_Problem to work on_:
What lines in the records below contain the string "grey"? Copy every one.

_Extracted material_:

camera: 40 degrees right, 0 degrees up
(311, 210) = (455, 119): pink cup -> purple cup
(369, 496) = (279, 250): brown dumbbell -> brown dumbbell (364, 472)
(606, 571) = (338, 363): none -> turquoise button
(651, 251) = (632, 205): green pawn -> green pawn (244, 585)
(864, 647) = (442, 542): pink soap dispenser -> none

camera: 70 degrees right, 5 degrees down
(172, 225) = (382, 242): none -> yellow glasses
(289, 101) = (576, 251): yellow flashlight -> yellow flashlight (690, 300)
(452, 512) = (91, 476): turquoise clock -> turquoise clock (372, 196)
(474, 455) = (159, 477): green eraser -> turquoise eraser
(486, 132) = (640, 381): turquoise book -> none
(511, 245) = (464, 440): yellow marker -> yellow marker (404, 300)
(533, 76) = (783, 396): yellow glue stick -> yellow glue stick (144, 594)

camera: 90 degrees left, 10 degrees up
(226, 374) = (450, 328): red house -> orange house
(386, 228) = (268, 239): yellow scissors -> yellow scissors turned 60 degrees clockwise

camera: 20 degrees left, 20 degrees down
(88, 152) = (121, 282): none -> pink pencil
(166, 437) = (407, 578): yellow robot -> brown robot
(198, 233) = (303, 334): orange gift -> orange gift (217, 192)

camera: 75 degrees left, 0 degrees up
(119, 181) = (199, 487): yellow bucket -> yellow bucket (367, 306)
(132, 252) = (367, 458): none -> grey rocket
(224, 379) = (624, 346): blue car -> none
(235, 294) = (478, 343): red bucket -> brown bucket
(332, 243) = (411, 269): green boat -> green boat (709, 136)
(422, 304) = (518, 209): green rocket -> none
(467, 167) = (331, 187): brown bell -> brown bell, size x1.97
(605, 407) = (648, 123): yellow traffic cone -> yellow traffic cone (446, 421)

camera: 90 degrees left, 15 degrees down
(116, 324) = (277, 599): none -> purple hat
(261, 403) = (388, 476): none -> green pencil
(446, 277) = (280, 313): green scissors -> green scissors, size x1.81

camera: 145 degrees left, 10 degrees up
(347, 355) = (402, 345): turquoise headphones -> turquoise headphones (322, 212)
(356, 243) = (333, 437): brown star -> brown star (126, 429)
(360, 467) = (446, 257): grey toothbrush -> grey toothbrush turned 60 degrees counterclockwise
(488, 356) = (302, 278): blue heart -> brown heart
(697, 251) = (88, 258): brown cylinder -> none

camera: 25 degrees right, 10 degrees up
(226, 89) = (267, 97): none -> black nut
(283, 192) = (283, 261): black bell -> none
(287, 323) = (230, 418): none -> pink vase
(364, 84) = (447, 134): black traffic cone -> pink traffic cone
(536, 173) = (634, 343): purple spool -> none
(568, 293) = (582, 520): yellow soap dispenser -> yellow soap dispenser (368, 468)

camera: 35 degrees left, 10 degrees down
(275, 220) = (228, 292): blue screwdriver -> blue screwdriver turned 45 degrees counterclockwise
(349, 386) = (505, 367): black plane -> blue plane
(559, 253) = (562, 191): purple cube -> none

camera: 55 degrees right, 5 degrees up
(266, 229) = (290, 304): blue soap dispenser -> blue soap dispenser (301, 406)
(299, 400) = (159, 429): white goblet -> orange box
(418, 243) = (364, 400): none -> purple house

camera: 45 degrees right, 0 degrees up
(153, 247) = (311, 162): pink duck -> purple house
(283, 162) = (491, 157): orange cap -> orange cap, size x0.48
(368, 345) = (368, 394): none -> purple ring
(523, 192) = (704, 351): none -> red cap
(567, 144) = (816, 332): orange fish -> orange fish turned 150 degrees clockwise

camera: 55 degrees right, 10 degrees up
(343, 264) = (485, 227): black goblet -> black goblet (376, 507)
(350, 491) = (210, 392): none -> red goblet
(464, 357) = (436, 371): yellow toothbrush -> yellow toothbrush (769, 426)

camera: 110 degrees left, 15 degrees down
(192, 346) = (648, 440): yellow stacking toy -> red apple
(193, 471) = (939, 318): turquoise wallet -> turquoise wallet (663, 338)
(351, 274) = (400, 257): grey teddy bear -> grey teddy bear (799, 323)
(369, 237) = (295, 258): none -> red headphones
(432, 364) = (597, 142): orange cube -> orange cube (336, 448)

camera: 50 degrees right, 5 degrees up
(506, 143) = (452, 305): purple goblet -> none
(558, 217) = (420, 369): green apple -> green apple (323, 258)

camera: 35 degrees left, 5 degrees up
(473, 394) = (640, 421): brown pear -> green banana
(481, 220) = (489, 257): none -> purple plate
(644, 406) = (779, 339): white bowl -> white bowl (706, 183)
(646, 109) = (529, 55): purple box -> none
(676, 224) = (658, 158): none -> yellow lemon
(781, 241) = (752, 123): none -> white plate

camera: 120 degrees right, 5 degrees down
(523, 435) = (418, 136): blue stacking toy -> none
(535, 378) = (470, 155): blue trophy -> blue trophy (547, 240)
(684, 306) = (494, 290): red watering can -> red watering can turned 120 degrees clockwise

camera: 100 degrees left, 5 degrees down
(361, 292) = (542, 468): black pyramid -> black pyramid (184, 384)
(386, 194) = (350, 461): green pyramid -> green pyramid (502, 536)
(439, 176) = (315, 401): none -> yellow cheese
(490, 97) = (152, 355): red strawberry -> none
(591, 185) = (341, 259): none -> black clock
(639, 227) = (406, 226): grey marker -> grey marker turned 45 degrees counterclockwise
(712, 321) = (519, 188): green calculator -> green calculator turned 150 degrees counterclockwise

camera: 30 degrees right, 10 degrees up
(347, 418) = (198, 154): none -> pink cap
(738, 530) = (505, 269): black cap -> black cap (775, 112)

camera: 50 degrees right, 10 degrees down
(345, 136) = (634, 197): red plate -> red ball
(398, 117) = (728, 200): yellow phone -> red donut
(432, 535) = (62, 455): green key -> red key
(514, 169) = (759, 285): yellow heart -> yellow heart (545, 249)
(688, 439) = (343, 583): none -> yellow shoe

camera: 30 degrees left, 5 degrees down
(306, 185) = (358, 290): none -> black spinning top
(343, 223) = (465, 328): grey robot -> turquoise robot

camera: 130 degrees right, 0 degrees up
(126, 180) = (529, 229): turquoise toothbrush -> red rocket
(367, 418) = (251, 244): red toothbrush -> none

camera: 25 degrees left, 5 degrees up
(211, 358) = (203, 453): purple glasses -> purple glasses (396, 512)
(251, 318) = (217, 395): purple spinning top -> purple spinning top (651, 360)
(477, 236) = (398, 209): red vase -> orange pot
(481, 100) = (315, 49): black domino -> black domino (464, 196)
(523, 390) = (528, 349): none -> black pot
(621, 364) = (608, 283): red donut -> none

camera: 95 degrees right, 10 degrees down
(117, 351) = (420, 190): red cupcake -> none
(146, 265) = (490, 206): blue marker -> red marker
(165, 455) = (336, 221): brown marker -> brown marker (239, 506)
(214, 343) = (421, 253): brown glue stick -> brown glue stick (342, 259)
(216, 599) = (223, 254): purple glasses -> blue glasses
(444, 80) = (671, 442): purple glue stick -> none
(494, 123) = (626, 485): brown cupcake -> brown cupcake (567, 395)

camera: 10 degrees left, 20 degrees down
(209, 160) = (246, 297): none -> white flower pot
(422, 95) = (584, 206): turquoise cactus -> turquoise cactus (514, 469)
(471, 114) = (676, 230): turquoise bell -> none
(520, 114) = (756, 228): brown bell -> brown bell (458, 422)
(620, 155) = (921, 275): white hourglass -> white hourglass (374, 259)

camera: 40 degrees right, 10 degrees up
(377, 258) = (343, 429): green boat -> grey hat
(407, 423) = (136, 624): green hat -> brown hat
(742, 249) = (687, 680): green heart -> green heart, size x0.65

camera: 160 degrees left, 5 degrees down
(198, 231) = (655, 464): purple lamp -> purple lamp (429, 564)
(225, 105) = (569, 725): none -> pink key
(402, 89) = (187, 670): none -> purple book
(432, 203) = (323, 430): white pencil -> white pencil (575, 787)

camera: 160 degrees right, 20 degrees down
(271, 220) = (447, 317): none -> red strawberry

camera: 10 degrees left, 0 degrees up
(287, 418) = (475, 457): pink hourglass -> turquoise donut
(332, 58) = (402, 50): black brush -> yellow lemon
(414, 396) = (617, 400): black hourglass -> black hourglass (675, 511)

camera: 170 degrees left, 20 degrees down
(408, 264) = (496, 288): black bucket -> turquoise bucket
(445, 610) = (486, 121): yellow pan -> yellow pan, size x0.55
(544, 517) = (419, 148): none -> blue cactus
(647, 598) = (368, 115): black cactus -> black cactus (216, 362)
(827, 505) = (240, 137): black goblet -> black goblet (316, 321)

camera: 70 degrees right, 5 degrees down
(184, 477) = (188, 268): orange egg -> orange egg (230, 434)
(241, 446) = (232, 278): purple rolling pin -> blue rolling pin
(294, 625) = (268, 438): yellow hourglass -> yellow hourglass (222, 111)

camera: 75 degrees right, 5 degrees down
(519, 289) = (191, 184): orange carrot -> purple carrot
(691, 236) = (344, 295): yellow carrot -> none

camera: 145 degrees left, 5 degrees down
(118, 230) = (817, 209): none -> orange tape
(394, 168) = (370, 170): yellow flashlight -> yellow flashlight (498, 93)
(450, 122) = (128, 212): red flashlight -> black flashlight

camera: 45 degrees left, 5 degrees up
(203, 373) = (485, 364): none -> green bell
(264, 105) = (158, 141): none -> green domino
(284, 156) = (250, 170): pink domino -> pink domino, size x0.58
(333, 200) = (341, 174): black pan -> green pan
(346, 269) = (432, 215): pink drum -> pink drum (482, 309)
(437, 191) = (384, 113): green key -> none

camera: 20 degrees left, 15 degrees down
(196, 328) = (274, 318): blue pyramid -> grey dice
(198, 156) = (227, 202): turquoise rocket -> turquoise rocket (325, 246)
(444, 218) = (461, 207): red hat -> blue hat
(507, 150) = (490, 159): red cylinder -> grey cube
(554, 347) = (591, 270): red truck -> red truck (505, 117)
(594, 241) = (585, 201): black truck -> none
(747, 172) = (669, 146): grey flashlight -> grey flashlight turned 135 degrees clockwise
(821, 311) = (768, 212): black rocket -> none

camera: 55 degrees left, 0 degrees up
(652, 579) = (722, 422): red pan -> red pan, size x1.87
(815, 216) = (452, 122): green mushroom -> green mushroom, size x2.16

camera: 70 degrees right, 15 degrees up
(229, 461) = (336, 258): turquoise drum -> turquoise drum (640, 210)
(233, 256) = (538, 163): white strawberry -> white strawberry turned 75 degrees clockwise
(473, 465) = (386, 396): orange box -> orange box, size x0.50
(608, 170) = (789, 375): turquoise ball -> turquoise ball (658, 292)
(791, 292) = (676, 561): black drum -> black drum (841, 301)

_Final answer_:
(132, 252) = (367, 458): none -> grey rocket
(360, 467) = (446, 257): grey toothbrush -> grey toothbrush turned 60 degrees counterclockwise
(351, 274) = (400, 257): grey teddy bear -> grey teddy bear (799, 323)
(639, 227) = (406, 226): grey marker -> grey marker turned 45 degrees counterclockwise
(343, 223) = (465, 328): grey robot -> turquoise robot
(377, 258) = (343, 429): green boat -> grey hat
(196, 328) = (274, 318): blue pyramid -> grey dice
(507, 150) = (490, 159): red cylinder -> grey cube
(747, 172) = (669, 146): grey flashlight -> grey flashlight turned 135 degrees clockwise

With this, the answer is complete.